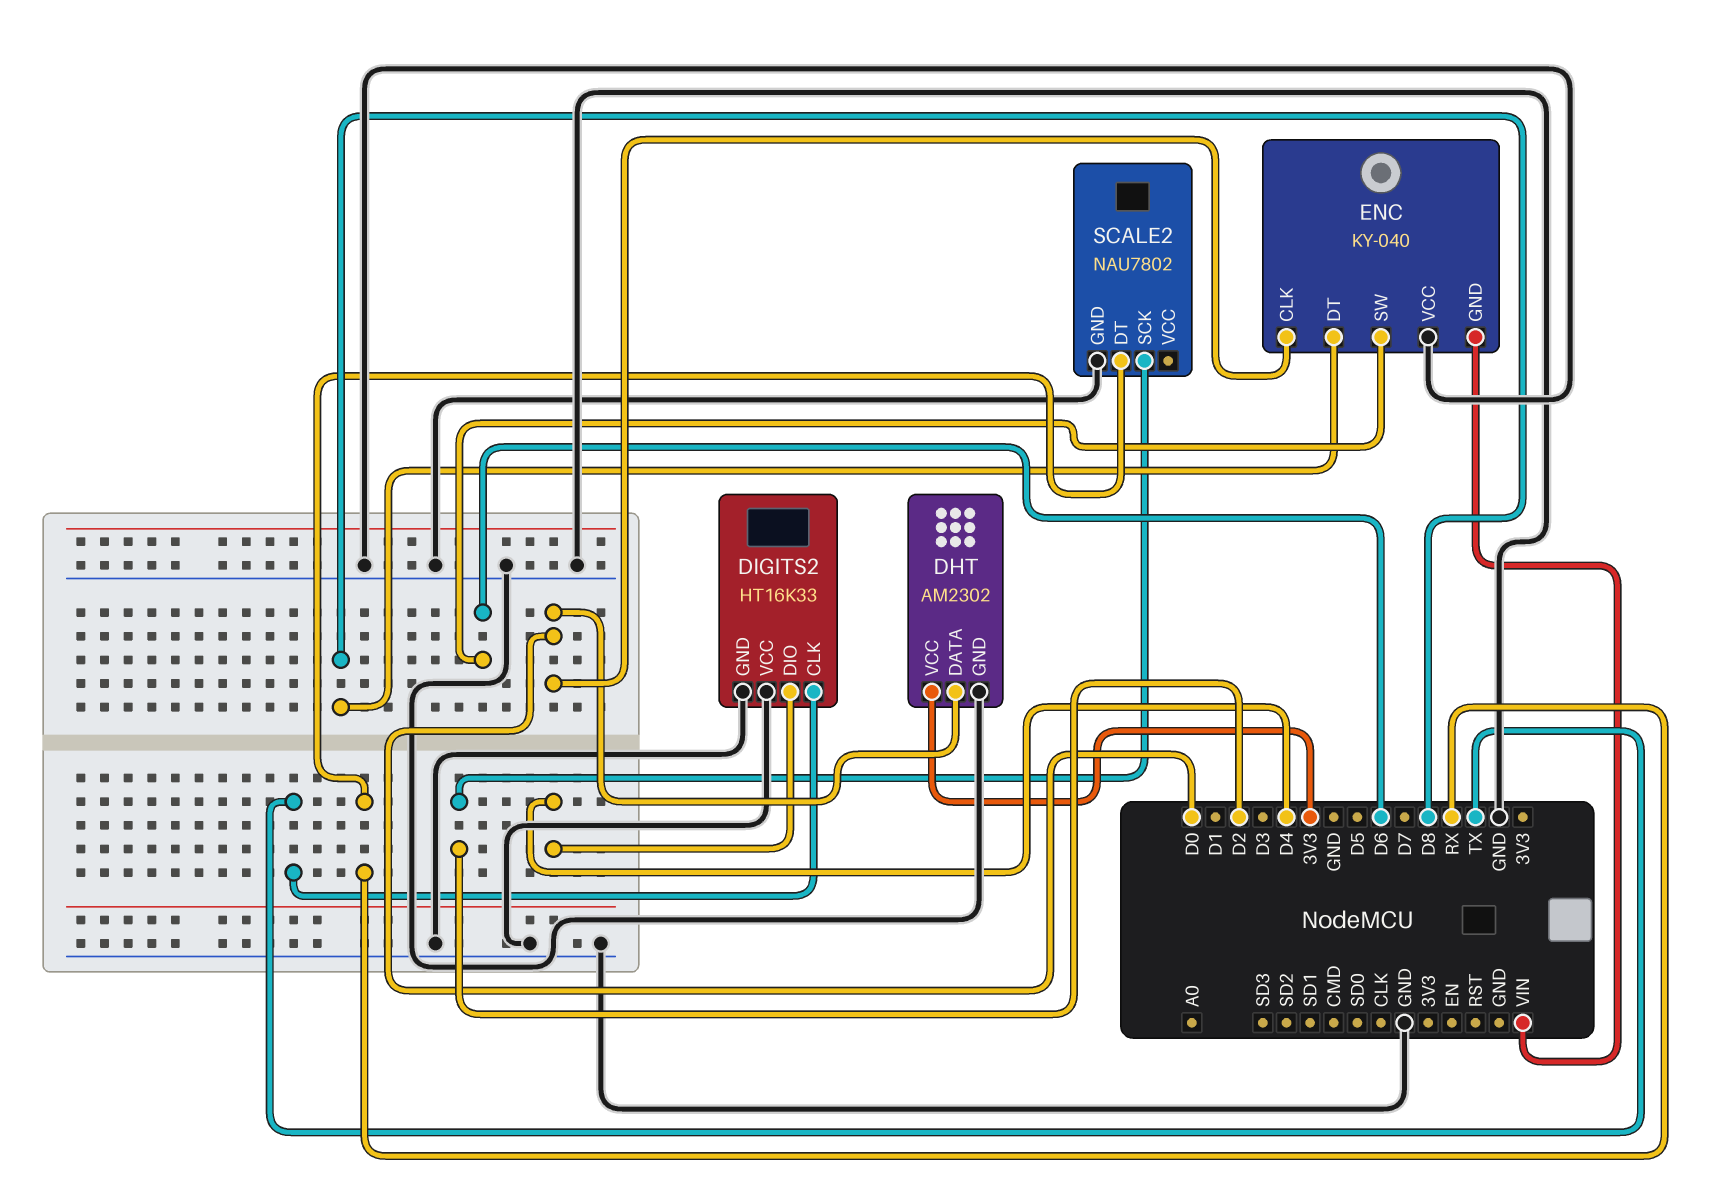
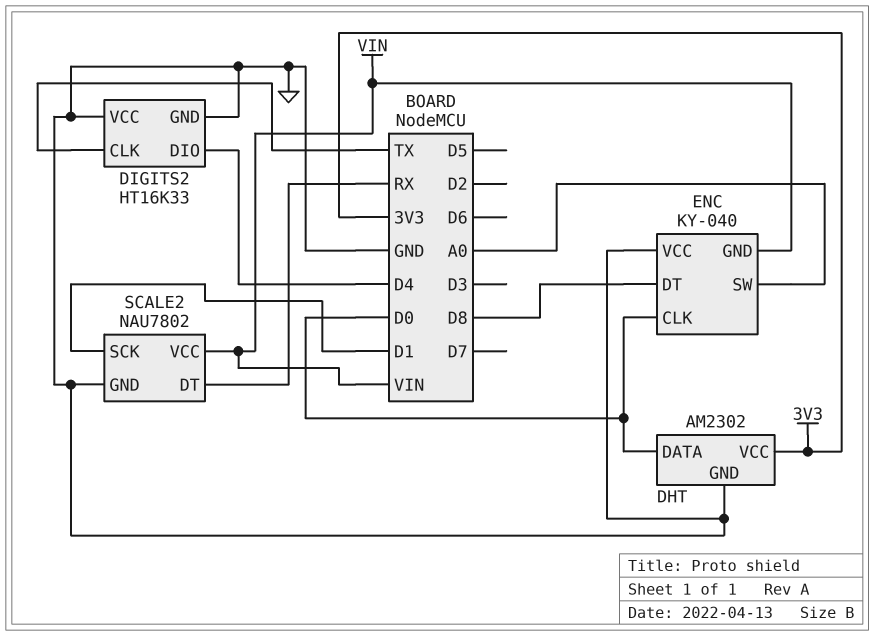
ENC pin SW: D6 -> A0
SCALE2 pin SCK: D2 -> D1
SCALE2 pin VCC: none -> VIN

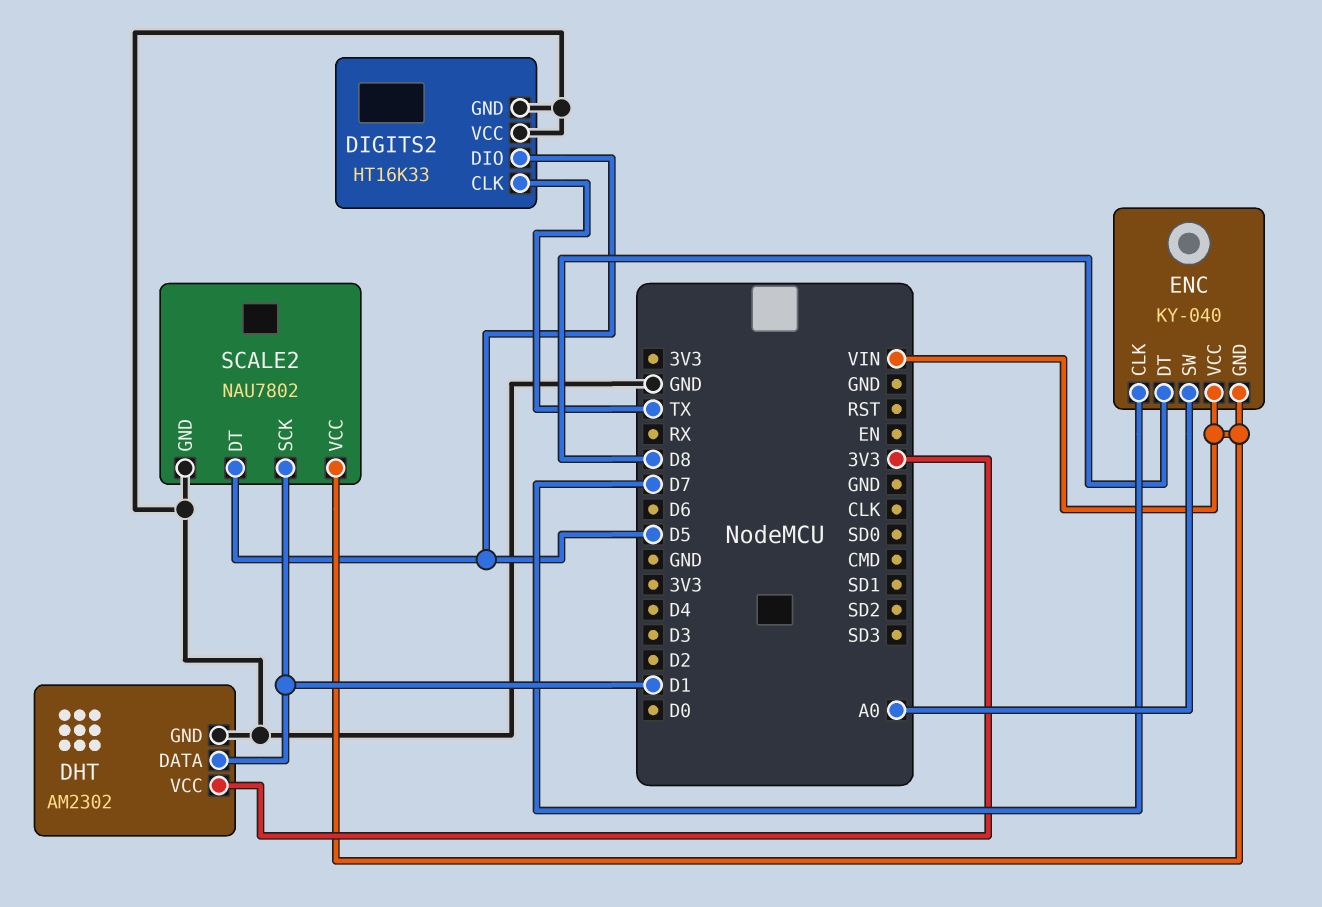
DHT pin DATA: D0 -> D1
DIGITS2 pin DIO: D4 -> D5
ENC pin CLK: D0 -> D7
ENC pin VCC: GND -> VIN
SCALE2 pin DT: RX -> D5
::::
Task requirements:
Leaving all pictures aside, quote each record exactly.

Solved exercise:
ENC pin SW: D6 -> A0
SCALE2 pin SCK: D2 -> D1
SCALE2 pin VCC: none -> VIN

DHT pin DATA: D0 -> D1
DIGITS2 pin DIO: D4 -> D5
ENC pin CLK: D0 -> D7
ENC pin VCC: GND -> VIN
SCALE2 pin DT: RX -> D5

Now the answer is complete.